• PROBLEM TO SOLVE:
Pull out each of the lines below that contains the string "markup", matching case exactly.

• DATA SHOWN:
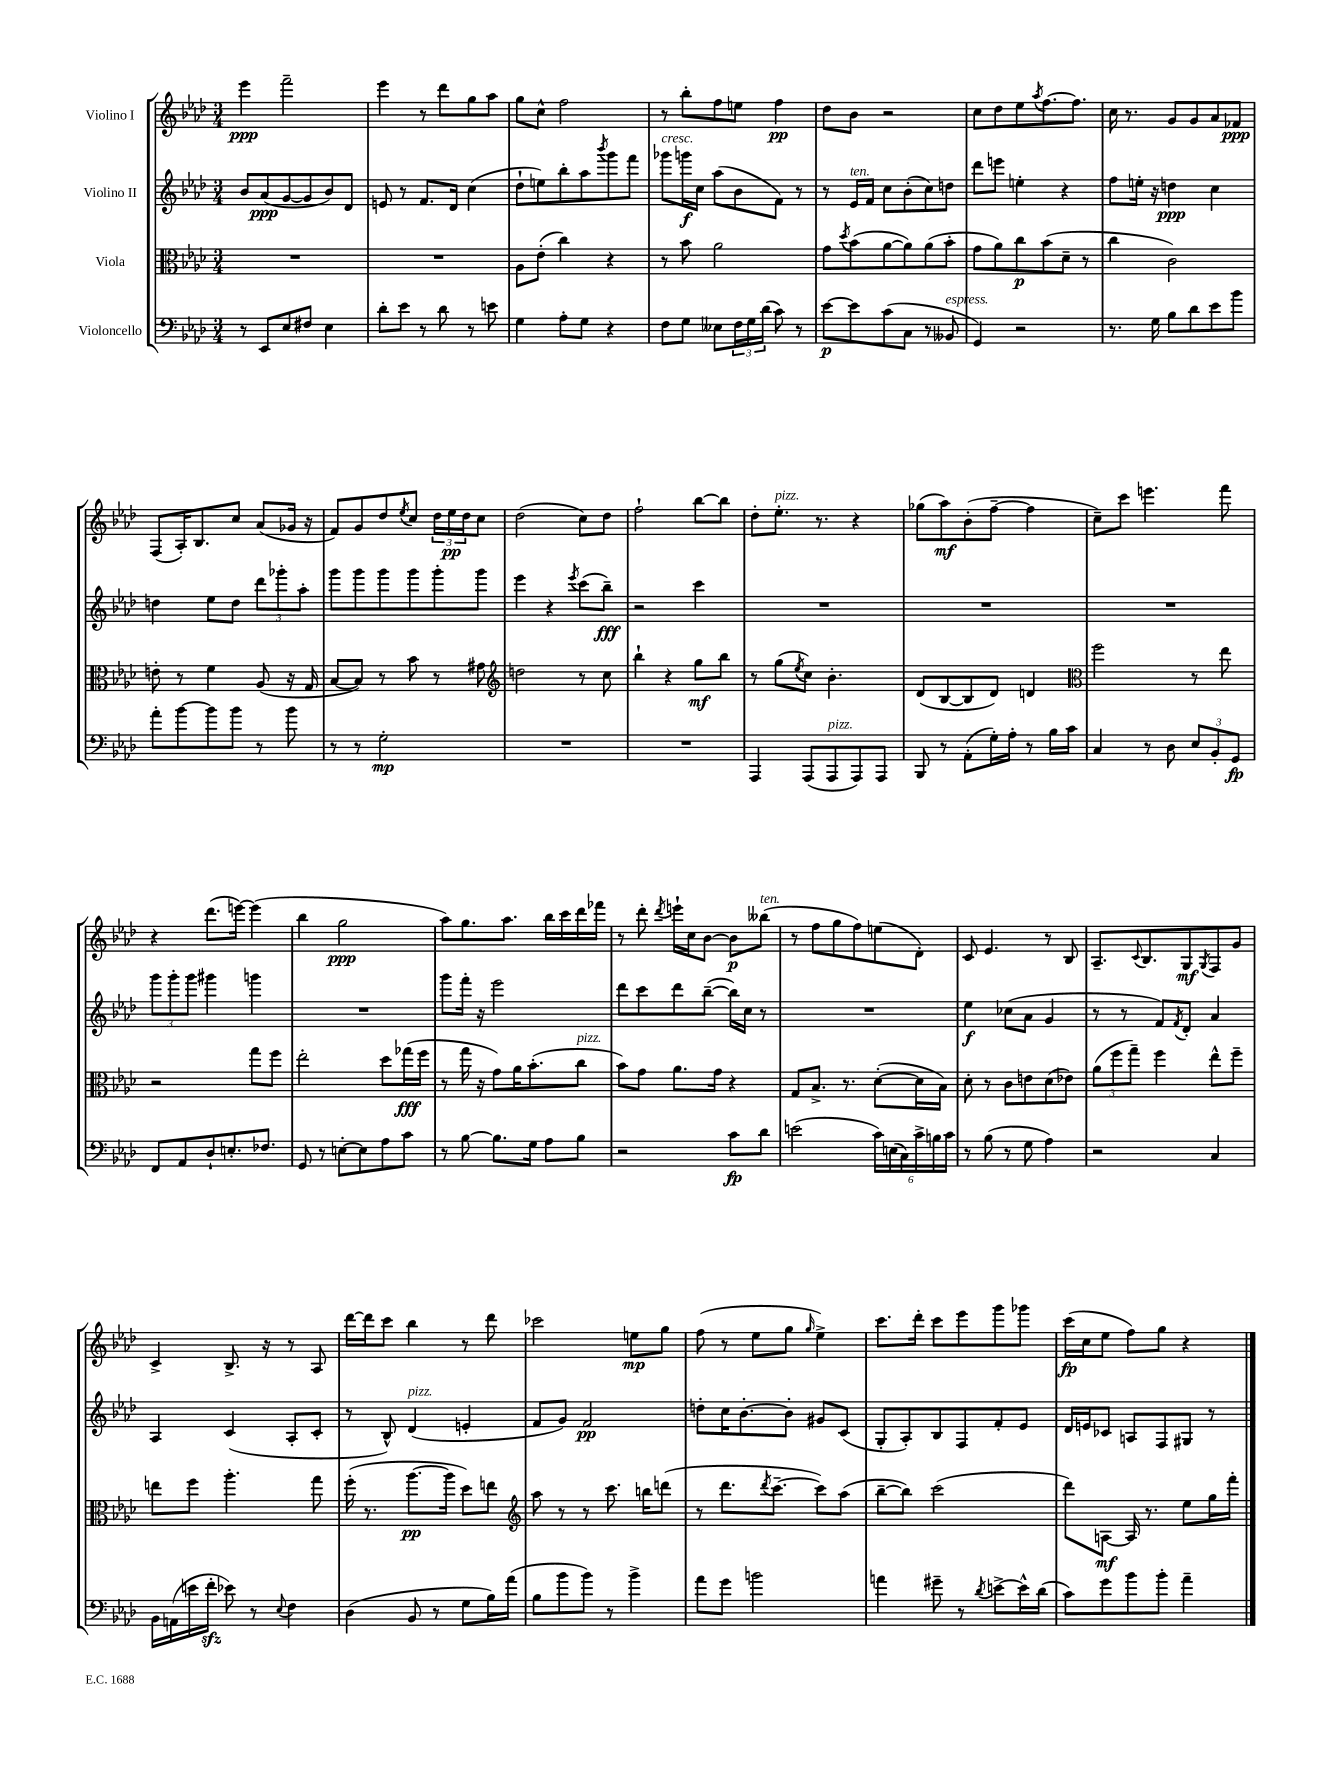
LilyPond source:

<<
\new StaffGroup <<
\new Staff = "s0" \with { instrumentName = "Violino I" } {
    \clef treble \key aes \major \numericTimeSignature \time 3/4
    ees'''4\ppp f'''2-- |
    ees'''4 r8 des'''8 g''8 aes''8 |
    g''8 c''8-^ f''2 |
    r8 bes''8-. f''8 e''8 f''4\pp |
    des''8 bes'8 r2 |
    c''8 des''8 ees''8 \acciaccatura { aes''8 } f''8.~ f''8. |
    c''16 r8. g'8 g'8 aes'8 fes'8\ppp |
    f8( aes16-.) bes8. c''8 aes'8( ges'16 r16 |
    f'8) g'8 des''8 \acciaccatura { ees''8 } c''8 \tuplet 3/2 { des''16 ees''16\pp des''16 } c''8 |
    des''2( c''8) des''8 |
    f''2-! bes''8~ bes''8 |
    des''8-. ees''8.-.^\markup { \italic "pizz." } r8. r4 |
    ges''8( aes''8\mf) bes'8-.( f''8~-- f''4 |
    c''8--) c'''8 e'''4. f'''8 |
    r4 des'''8.( e'''16~) e'''4( |
    bes''4 g''2\ppp |
    aes''8) g''8. aes''8. bes''16 c'''16 des'''16 fes'''16 |
    r8 des'''8-. \acciaccatura { des'''8 } e'''16-! c''16 bes'8~ bes'8\p beses''8^\markup { \italic "ten." }( |
    r8 f''8 g''8 f''8) e''8( des'8-.) |
    c'8 ees'4. r8 bes8 |
    aes8.-- \appoggiatura { c'8 } bes8. g8\mf \acciaccatura { g8 } f8 g'8 |
    c'4-> bes8.-> r16 r8 aes8 |
    des'''16~ des'''16 c'''8 bes''4 r8 des'''8 |
    ces'''2 e''8\mp g''8 |
    f''8( r8 ees''8 g''8 \grace { g''16 } ees''4->) |
    c'''8. des'''16-. c'''8 ees'''8 g'''8 ges'''8 |
    c'''16\fp( c''16 ees''8 f''8) g''8 r4 \bar "|." |
}
\new Staff = "s1" \with { instrumentName = "Violino II" } {
    \clef treble \key aes \major \numericTimeSignature \time 3/4
    bes'8 aes'8\ppp( g'8~ g'8 bes'8) des'8 |
    e'8 r8 f'8. des'16 c''4( |
    des''8-! e''8) bes''8-. aes''8 \acciaccatura { bes'''8 } g'''8 f'''8 |
    ges'''8^\markup { \italic "cresc." } g'''16\f c''16 aes''8( bes'8 f'8) r8 |
    r8 ees'16^\markup { \italic "ten." } f'16 c''8 bes'8-.( c''8) d''8 |
    des'''8 e'''8 e''4-. r4 |
    f''8 e''16-. r16 d''4\ppp c''4 |
    d''4 ees''8 d''8 \tuplet 3/2 { des'''8 ges'''8-. aes''8-. } |
    g'''8 g'''8 g'''8 g'''8 g'''8-. g'''8 |
    ees'''4 r4 \acciaccatura { ees'''8 } c'''8( bes''8--\fff) |
    r2 c'''4 |
    R2. |
    R2. |
    R2. |
    \tuplet 3/2 { g'''8 g'''8-. g'''8 } gis'''4 g'''4 |
    R2. |
    g'''8 f'''16-. r16 ees'''2 |
    des'''8 c'''8 des'''8 bes''8~--( bes''16) c''16 r8 |
    R2. |
    ees''4\f ces''8( aes'8 g'4 |
    r8 r8 f'8) \acciaccatura { f'8 } des'8-. aes'4 |
    aes4 c'4( aes8-. c'8-. |
    r8 bes8-^) des'4^\markup { \italic "pizz." }( e'4-. |
    f'8 g'8) f'2\pp |
    d''8-. c''16 bes'8.~-. bes'8-. gis'8 c'8( |
    g8-. aes8-.) bes8 f8 f'8-. ees'8 |
    des'16 e'16 ces'8 a8 f8 gis8 r8 \bar "|." |
}
\new Staff = "s2" \with { instrumentName = "Viola" } {
    \clef alto \key aes \major \numericTimeSignature \time 3/4
    R2. |
    R2. |
    aes8 ees'8-.( c''4) r4 |
    r8 bes'8 aes'2 |
    g'8 \acciaccatura { des''8 } bes'8( aes'8~ aes'8) aes'8( bes'8-. |
    g'8 aes'8) c''8\p bes'8( des'8-- r8 |
    c''4 c'2) |
    e'8-. r8 f'4 aes8( r16 g16 |
    bes8~ bes8) r8 bes'8 r8 gis'8 |
    \clef treble d''2 r8 c''8 |
    bes''4-! r4 g''8\mf bes''8 |
    r8 g''8( \acciaccatura { ees''8 } c''8) bes'4.-. |
    des'8( bes8~ bes8 des'8) d'4 |
    \clef alto f''2 r8 ees''8 |
    r2 g''8 f''8 |
    ees''2-. des''8 ges''16\fff( f''16 |
    r8 g''16 r16 g'8) aes'16 bes'8.-.( c''8^\markup { \italic "pizz." } |
    bes'8) g'8 aes'8. g'16 r4 |
    g8 bes8.-> r8. des'8~-.( des'16 bes16) |
    des'8-. r8 c'8 e'8 des'8( ees'8) |
    \tuplet 3/2 { aes'8( f''8 g''8--) } f''4 ees''8-^ f''8-- |
    e''8 f''8 aes''4.-. g''8 |
    f''16-.( r8. aes''8.~\pp aes''16 des''8) e''8 |
    \clef treble aes''8 r8 r8 c'''8. b''16 d'''8( |
    r8 des'''8. \acciaccatura { des'''8 } c'''8.~-- c'''8) aes''8( |
    bes''8~-- bes''8) c'''2( |
    des'''8) a8~\mf a16 r8. ees''8 g''16 f'''16-. \bar "|." |
}
\new Staff = "s3" \with { instrumentName = "Violoncello" } {
    \clef bass \key aes \major \numericTimeSignature \time 3/4
    r8 ees,8 ees8 fis8 ees4 |
    des'8-. ees'8 r8 des'8 r8 e'8 |
    g4 aes8-. g8 r4 |
    f8 g8 eeses8 \tuplet 3/2 { f16 g16 des'16( } c'8) r8 |
    ees'8~\p ees'8 c'8( c8 r8 beses,8^\markup { \italic "espress." } |
    g,4) r2 |
    r8. g16 bes8 des'8 ees'8 bes'8 |
    aes'8-. bes'8~ bes'8 bes'8 r8 bes'8 |
    r8 r8 g2-.\mp |
    R2. |
    R2. |
    aes,,4 aes,,8( aes,,8^\markup { \italic "pizz." } aes,,8) aes,,8 |
    bes,,8 r8 aes,8-.( g16-.) aes16-. r8 bes16 c'16 |
    c4 r8 des8 \tuplet 3/2 { ees8 bes,8-. g,8\fp } |
    f,8 aes,8 des8-! e8.-. fes8. |
    g,8 r8 e8~-. e8 aes8 c'8 |
    r8 bes8~ bes8. g16 aes8 bes8 |
    r2 c'8\fp des'8 |
    e'2( \tuplet 6/4 { c'16) e16( c16) c'16-> b16 c'16 } |
    r8 bes8( r8 g8 aes4) |
    r2 c4 |
    bes,16 a,16( e'16 f'16-.\sfz ees'8) r8 \appoggiatura { ees8 } f4 |
    des4( bes,8 r8 g8 bes16) aes'16( |
    bes8 bes'8 bes'8) r8 bes'4-> |
    aes'8 g'8 b'2 |
    a'4 gis'8-- r8 \acciaccatura { des'8 } e'8~-> e'16-^ des'16( |
    c'8) g'8 bes'8 bes'8-. aes'4-- \bar "|." |
}
>>
>>
\layout { \context { \Score \remove "Bar_number_engraver" } }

• SOLUTION TO THE PROBLEM:
    des''8-. ees''8.-.^\markup { \italic "pizz." } r8. r4 |
    r8 des'''8-. \acciaccatura { des'''8 } e'''16-! c''16 bes'8~ bes'8\p beses''8^\markup { \italic "ten." }( |
    ges'''8^\markup { \italic "cresc." } g'''16\f c''16 aes''8( bes'8 f'8) r8 |
    r8 ees'16^\markup { \italic "ten." } f'16 c''8 bes'8-.( c''8) d''8 |
    r8 bes8-^) des'4^\markup { \italic "pizz." }( e'4-. |
    r8 g''16 r16 g'8) aes'16 bes'8.-.( c''8^\markup { \italic "pizz." } |
    ees'8~\p ees'8 c'8( c8 r8 beses,8^\markup { \italic "espress." } |
    aes,,4 aes,,8( aes,,8^\markup { \italic "pizz." } aes,,8) aes,,8 |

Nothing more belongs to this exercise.